• _DATASET EXCERPT_:
········
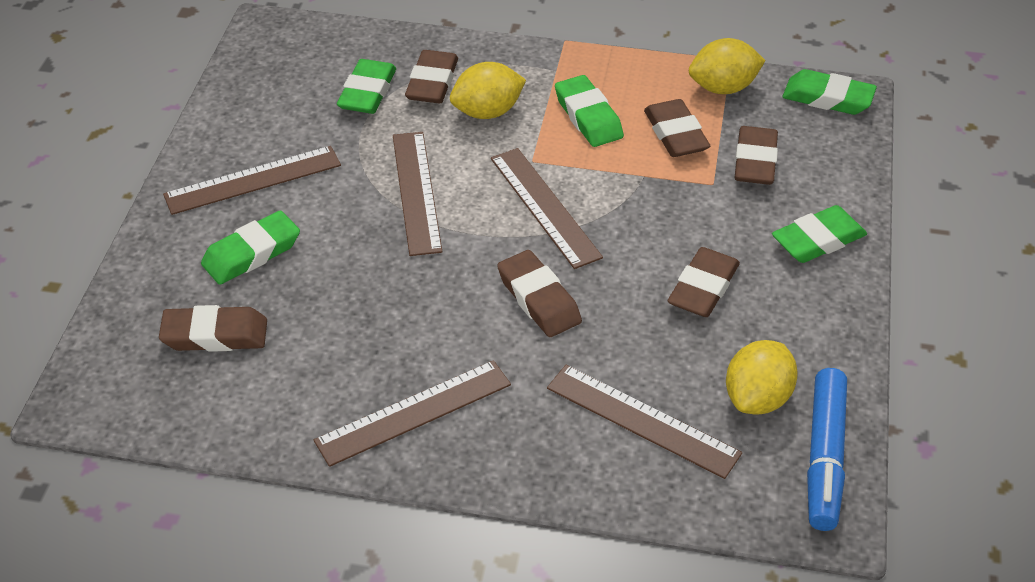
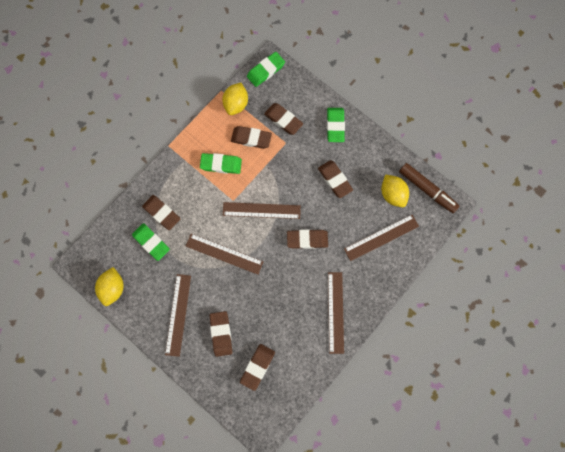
camera: 60 degrees left, 30 degrees up
green eraser [201,210,300,285] -> brown eraser [210,311,232,357]
yellow lemon [450,62,526,119] -> yellow lemon moved to [95,267,124,306]
blue marker [807,368,847,531] -> brown marker [399,163,459,213]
········
• _EXERCISE REQUIREMENTS_: Repeat the material above word for word; no images go in the copy.

• _ANSWER TO THIS EXERCISE_:
camera: 60 degrees left, 30 degrees up
green eraser [201,210,300,285] -> brown eraser [210,311,232,357]
yellow lemon [450,62,526,119] -> yellow lemon moved to [95,267,124,306]
blue marker [807,368,847,531] -> brown marker [399,163,459,213]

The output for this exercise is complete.